• INFORMATION SUPPLIED:
=== Section Start ===

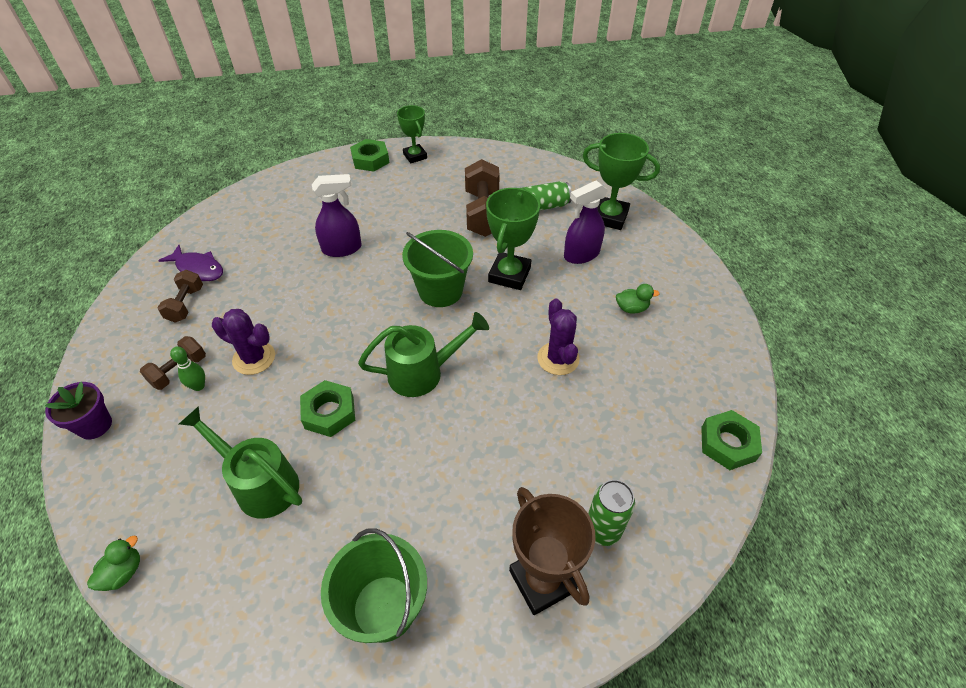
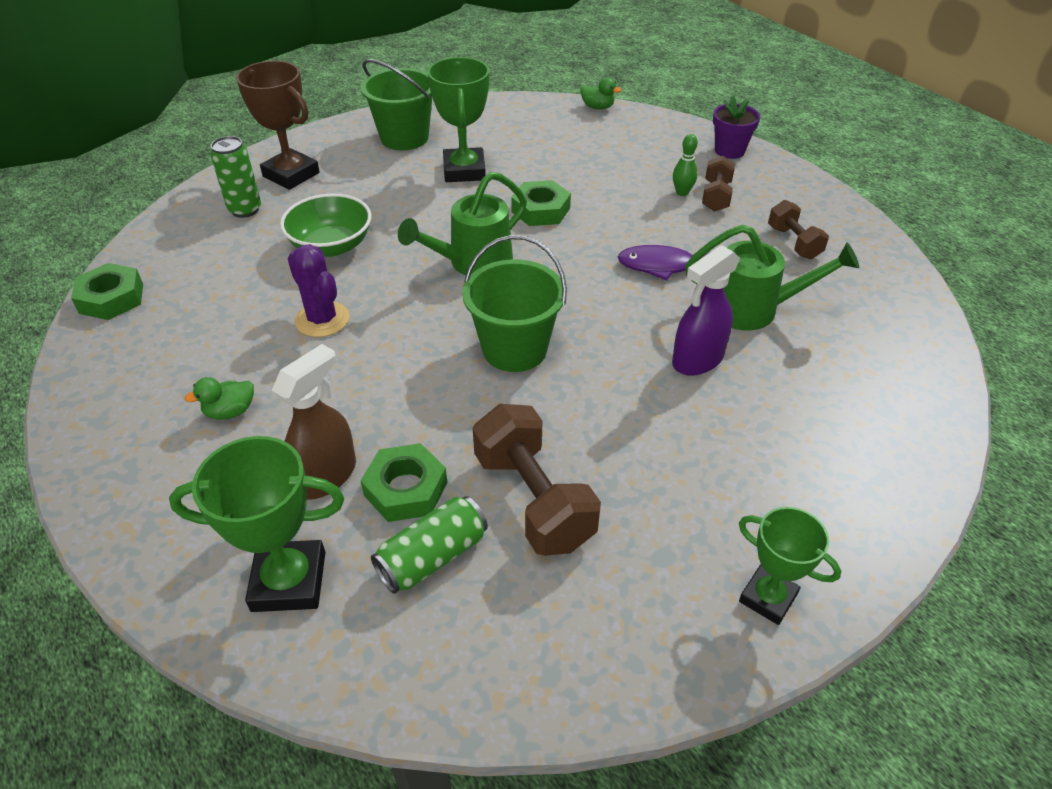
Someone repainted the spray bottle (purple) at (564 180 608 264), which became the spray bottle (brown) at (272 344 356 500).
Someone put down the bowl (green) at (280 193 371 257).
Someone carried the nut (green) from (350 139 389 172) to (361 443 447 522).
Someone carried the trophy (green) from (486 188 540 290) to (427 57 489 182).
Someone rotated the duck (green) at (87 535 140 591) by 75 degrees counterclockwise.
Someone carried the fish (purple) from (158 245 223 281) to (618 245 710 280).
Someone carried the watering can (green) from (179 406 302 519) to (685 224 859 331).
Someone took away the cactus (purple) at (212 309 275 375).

=== Section End ===

• PROBLEM TO WORK ON:
Could you output every record above exactly as written, leaving out the pictures?

• RESPONSE:
Someone repainted the spray bottle (purple) at (564 180 608 264), which became the spray bottle (brown) at (272 344 356 500).
Someone put down the bowl (green) at (280 193 371 257).
Someone carried the nut (green) from (350 139 389 172) to (361 443 447 522).
Someone carried the trophy (green) from (486 188 540 290) to (427 57 489 182).
Someone rotated the duck (green) at (87 535 140 591) by 75 degrees counterclockwise.
Someone carried the fish (purple) from (158 245 223 281) to (618 245 710 280).
Someone carried the watering can (green) from (179 406 302 519) to (685 224 859 331).
Someone took away the cactus (purple) at (212 309 275 375).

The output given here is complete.